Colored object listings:
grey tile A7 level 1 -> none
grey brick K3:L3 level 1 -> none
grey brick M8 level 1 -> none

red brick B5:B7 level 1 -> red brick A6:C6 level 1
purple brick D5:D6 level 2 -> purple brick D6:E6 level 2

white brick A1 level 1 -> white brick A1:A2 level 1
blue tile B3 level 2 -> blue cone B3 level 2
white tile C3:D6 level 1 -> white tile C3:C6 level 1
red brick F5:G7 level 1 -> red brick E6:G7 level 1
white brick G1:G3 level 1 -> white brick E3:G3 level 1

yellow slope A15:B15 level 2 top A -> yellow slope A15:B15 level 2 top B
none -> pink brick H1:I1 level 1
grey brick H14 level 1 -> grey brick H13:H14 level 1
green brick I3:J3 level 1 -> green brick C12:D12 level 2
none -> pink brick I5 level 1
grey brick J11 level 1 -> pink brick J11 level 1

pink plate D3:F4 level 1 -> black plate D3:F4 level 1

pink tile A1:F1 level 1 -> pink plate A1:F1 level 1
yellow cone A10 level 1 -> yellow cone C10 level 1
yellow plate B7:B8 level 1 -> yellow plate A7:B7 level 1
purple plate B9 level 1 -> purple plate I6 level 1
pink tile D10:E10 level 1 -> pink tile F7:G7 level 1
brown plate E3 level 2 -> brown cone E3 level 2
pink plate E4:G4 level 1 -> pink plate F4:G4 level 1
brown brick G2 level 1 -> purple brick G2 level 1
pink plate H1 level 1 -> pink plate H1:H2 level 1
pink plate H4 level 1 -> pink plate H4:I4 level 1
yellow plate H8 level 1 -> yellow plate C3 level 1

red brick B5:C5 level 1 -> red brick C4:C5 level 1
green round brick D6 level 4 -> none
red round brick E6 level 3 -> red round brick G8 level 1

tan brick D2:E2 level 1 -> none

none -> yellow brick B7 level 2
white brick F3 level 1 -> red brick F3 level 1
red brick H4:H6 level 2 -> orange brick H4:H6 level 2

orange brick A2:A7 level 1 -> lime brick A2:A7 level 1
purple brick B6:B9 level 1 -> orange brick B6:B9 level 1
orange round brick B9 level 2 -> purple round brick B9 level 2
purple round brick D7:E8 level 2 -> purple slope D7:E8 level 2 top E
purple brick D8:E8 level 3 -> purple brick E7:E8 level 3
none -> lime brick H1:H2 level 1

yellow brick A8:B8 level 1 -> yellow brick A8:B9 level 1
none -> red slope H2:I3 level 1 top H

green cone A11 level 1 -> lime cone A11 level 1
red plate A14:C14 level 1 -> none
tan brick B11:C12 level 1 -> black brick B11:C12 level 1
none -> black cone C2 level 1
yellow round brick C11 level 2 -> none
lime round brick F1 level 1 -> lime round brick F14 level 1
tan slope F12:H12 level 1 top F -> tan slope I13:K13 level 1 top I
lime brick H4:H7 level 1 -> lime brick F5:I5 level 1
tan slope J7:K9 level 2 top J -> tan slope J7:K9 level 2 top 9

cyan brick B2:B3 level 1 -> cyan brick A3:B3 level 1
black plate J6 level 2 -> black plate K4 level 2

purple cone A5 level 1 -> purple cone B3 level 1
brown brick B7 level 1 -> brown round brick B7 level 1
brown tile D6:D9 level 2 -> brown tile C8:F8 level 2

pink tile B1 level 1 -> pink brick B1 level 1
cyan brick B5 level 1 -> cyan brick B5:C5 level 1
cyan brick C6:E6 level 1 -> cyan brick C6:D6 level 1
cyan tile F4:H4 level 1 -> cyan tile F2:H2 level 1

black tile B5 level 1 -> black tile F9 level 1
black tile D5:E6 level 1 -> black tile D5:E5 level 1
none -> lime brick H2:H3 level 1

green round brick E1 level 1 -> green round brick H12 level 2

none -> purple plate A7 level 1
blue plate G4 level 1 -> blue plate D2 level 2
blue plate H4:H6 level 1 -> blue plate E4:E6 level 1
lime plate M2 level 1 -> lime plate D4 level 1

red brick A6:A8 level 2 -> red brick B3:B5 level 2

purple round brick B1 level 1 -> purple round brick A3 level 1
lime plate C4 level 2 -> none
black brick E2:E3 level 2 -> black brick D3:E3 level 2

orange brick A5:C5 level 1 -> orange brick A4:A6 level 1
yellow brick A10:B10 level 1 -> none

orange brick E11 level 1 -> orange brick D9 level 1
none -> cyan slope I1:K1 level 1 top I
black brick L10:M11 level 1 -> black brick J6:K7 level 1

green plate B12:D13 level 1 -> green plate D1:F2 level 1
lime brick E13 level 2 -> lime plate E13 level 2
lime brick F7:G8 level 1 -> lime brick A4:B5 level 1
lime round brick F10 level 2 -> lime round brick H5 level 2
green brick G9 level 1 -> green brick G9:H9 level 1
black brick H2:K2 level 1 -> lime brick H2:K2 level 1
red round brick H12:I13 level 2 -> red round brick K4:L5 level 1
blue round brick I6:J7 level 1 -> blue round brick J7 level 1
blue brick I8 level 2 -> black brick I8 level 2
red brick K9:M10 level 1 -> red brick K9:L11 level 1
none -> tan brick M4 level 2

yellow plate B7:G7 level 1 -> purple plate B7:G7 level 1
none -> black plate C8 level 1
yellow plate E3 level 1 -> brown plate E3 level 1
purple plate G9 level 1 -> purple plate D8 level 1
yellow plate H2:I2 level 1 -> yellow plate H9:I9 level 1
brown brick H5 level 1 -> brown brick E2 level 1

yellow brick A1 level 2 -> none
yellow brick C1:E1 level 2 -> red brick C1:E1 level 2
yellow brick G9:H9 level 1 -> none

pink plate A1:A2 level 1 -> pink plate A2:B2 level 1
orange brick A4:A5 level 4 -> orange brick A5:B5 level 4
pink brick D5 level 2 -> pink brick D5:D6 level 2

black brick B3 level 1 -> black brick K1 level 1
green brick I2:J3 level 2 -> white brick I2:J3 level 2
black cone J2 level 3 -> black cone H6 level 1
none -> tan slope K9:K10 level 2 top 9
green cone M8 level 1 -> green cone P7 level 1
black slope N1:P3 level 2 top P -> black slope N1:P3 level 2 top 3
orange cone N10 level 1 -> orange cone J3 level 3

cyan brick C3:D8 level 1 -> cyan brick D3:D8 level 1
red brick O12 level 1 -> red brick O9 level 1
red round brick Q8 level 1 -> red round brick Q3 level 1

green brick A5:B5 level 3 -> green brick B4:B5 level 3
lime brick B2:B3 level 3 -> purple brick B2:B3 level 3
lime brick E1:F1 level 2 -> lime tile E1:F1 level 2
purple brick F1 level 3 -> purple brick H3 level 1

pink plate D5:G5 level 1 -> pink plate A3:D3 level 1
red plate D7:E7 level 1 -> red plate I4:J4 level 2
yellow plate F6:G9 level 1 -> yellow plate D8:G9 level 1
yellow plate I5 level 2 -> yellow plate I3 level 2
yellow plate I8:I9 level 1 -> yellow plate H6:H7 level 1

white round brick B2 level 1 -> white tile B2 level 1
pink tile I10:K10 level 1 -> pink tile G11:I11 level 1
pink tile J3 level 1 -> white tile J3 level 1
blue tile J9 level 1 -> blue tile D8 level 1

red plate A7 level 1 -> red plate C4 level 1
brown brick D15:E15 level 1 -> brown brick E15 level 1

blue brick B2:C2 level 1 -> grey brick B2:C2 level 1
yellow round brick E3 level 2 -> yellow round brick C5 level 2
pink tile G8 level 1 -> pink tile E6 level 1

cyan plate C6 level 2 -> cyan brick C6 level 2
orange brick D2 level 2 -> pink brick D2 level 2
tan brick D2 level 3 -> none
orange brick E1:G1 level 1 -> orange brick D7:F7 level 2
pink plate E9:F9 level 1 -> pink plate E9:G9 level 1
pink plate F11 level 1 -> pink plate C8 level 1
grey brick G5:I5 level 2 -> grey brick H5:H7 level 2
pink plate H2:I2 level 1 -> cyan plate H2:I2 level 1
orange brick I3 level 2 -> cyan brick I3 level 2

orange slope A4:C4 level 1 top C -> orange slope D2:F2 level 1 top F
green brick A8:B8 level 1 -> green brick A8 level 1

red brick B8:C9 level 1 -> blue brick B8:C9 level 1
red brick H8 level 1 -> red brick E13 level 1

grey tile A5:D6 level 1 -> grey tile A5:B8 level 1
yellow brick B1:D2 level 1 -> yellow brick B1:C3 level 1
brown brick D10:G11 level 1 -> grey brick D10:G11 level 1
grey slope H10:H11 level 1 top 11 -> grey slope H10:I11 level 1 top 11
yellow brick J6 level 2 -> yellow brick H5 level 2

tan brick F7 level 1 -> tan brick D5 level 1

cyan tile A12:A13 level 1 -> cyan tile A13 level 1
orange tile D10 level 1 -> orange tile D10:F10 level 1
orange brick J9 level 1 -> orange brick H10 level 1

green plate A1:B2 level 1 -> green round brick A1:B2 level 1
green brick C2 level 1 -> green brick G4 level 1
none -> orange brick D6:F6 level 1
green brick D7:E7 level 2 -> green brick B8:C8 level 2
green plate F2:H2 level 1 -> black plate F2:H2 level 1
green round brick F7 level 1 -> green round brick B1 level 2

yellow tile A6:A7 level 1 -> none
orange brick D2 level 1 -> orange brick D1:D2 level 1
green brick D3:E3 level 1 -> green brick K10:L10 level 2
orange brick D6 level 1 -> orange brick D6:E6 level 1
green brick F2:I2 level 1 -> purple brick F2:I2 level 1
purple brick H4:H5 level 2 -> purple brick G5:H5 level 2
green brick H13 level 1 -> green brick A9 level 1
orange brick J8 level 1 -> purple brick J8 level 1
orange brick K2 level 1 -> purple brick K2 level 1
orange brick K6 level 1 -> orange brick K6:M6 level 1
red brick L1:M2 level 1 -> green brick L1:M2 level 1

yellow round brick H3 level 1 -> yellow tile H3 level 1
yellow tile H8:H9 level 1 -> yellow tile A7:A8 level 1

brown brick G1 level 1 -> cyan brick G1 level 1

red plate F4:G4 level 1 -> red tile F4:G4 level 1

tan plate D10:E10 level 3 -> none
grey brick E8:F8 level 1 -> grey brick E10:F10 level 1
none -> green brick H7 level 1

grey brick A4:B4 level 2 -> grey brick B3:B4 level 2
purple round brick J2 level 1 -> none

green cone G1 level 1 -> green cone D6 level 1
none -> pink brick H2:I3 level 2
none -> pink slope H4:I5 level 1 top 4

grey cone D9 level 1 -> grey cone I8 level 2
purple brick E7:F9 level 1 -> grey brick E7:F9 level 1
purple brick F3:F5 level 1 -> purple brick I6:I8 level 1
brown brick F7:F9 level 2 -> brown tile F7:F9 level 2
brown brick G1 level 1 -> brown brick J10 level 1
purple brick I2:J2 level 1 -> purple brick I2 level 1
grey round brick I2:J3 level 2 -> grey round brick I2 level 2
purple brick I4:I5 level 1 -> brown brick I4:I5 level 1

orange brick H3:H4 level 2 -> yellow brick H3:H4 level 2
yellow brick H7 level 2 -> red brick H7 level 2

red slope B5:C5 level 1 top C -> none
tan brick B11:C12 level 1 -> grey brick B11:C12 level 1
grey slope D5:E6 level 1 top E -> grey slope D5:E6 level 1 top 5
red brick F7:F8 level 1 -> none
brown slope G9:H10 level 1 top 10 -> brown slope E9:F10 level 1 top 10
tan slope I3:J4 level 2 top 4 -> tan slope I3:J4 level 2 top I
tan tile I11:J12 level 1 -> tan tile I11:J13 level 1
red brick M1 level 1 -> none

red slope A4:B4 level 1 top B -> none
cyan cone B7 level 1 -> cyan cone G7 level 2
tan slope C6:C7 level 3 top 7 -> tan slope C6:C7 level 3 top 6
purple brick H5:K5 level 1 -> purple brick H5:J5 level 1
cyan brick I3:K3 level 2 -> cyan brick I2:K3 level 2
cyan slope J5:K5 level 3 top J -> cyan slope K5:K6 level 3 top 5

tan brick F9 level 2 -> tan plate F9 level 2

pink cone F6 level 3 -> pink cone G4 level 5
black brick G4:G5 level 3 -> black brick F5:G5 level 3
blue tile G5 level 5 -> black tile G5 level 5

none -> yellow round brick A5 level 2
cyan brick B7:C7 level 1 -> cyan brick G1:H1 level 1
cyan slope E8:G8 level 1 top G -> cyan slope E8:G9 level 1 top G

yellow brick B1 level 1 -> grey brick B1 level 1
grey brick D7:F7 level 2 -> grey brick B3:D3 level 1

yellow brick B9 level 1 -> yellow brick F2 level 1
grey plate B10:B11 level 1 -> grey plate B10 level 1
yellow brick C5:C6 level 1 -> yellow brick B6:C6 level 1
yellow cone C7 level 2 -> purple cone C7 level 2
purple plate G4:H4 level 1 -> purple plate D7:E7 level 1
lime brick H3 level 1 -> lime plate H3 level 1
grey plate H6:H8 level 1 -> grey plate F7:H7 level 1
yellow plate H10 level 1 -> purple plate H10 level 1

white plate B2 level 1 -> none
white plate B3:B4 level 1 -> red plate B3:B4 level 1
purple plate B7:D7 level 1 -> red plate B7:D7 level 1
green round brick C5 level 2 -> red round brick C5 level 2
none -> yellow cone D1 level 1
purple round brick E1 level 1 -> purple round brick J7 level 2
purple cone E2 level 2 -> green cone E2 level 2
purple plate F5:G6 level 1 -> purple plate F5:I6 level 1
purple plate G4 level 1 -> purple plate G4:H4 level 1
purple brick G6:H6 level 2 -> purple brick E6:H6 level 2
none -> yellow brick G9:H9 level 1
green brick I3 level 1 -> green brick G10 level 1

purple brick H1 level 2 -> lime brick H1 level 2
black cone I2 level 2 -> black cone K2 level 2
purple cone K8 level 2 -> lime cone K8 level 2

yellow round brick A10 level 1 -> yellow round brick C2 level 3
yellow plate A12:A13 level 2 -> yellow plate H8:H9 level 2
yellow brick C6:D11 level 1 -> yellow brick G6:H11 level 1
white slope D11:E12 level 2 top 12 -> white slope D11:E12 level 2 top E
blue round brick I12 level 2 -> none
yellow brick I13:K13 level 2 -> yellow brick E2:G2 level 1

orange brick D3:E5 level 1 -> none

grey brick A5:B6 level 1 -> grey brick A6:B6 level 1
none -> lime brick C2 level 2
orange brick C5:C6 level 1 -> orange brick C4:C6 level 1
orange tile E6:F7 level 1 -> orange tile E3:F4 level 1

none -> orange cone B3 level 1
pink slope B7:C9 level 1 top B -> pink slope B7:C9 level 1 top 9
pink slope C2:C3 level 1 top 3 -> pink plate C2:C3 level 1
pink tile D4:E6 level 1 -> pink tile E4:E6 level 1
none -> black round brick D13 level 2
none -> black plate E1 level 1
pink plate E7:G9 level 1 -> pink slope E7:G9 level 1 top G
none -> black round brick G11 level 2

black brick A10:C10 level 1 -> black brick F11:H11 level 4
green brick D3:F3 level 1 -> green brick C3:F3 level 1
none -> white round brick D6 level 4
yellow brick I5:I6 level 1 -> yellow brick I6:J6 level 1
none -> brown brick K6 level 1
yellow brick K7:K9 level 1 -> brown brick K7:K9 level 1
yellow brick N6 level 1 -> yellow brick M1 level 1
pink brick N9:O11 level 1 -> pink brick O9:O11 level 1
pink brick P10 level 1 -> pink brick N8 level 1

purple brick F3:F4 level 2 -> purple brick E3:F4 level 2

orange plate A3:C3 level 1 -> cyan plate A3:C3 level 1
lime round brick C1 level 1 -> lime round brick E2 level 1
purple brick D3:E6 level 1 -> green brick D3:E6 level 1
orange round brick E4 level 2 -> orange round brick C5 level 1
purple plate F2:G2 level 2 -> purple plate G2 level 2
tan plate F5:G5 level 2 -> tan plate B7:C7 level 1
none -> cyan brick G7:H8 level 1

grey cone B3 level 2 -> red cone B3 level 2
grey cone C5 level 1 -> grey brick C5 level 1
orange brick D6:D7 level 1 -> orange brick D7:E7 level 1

WHAT TO PRODUCE:
Please output exactly the lines between the one holding "red brick A6:A8" and the one holding "none -> tan brick M4 level 2" in the records above, inclusive, and nothing more.

ANSWER TO THIS EXERCISE:
red brick A6:A8 level 2 -> red brick B3:B5 level 2

purple round brick B1 level 1 -> purple round brick A3 level 1
lime plate C4 level 2 -> none
black brick E2:E3 level 2 -> black brick D3:E3 level 2

orange brick A5:C5 level 1 -> orange brick A4:A6 level 1
yellow brick A10:B10 level 1 -> none

orange brick E11 level 1 -> orange brick D9 level 1
none -> cyan slope I1:K1 level 1 top I
black brick L10:M11 level 1 -> black brick J6:K7 level 1

green plate B12:D13 level 1 -> green plate D1:F2 level 1
lime brick E13 level 2 -> lime plate E13 level 2
lime brick F7:G8 level 1 -> lime brick A4:B5 level 1
lime round brick F10 level 2 -> lime round brick H5 level 2
green brick G9 level 1 -> green brick G9:H9 level 1
black brick H2:K2 level 1 -> lime brick H2:K2 level 1
red round brick H12:I13 level 2 -> red round brick K4:L5 level 1
blue round brick I6:J7 level 1 -> blue round brick J7 level 1
blue brick I8 level 2 -> black brick I8 level 2
red brick K9:M10 level 1 -> red brick K9:L11 level 1
none -> tan brick M4 level 2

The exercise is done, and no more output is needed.